- ASSIGNMENT
For every line in the records below that contains the word "lamp", add one to a count, and report only that count.

───── STORED DATA ─────

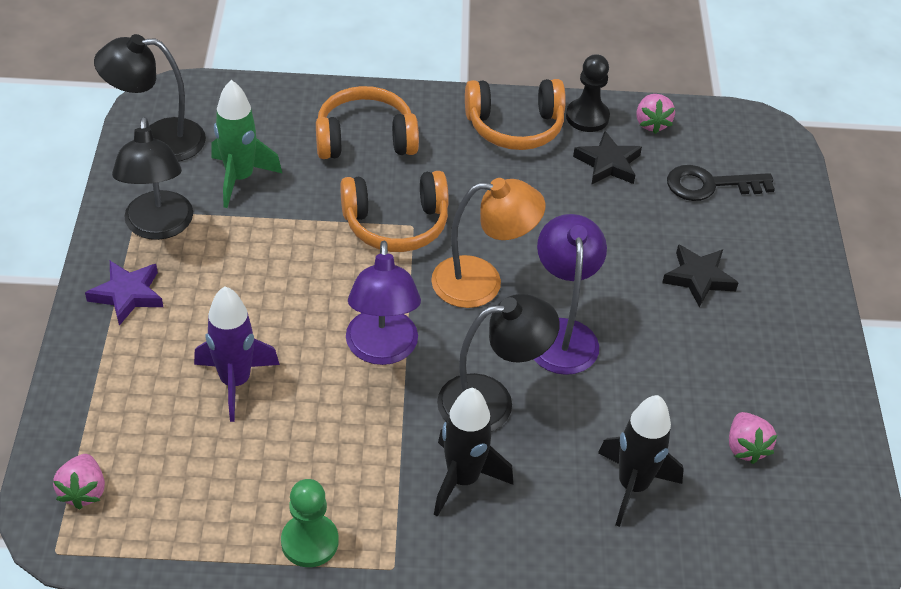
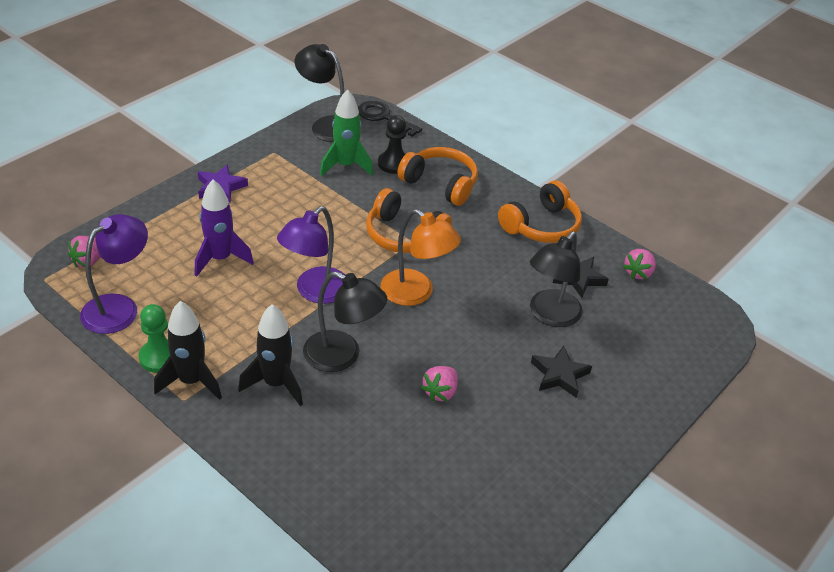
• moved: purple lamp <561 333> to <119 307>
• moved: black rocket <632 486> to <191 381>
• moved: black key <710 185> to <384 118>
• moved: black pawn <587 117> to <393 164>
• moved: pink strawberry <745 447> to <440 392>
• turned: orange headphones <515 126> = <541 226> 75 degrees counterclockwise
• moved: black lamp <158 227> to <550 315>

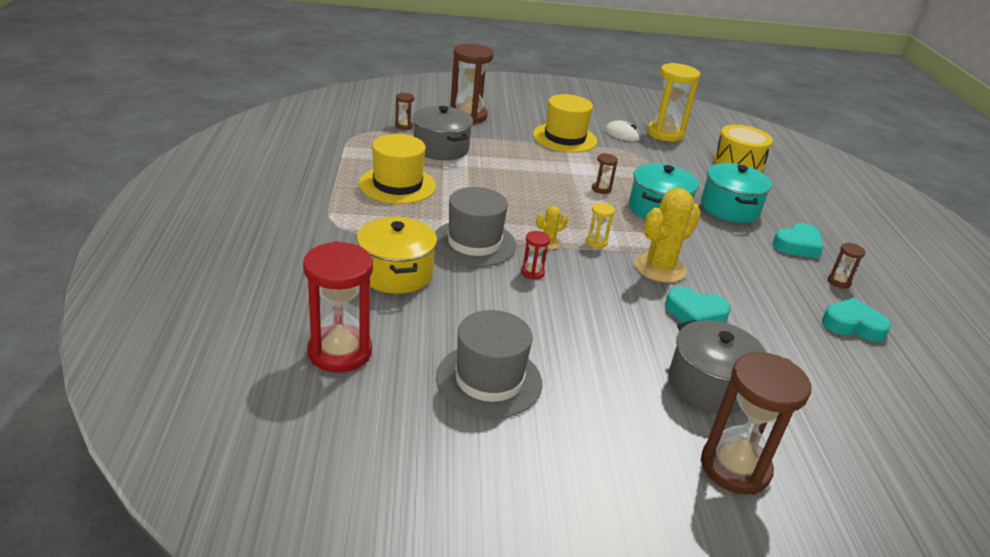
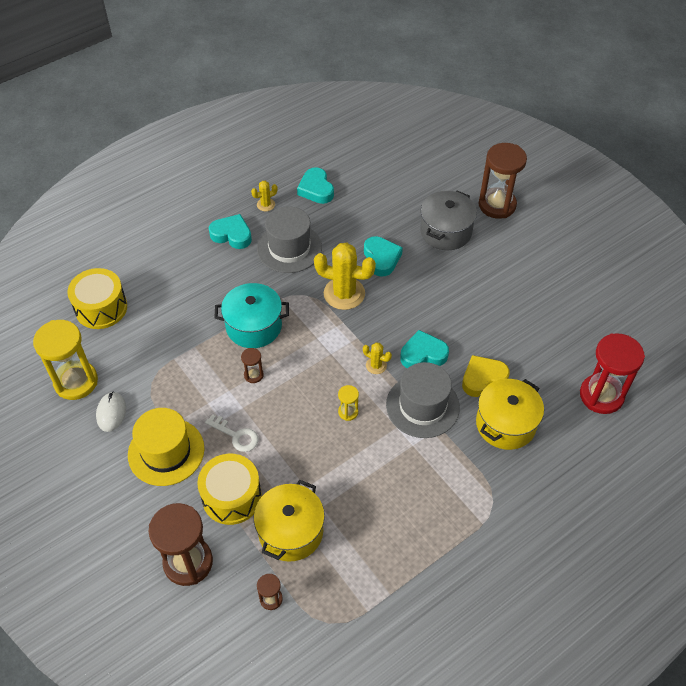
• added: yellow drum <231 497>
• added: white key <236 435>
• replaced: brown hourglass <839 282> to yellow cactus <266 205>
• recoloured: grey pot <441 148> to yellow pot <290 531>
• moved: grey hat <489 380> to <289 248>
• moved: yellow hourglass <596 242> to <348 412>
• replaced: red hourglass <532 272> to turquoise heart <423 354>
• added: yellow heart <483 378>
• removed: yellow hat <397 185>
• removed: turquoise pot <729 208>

─────

- TASK RESPONSE
2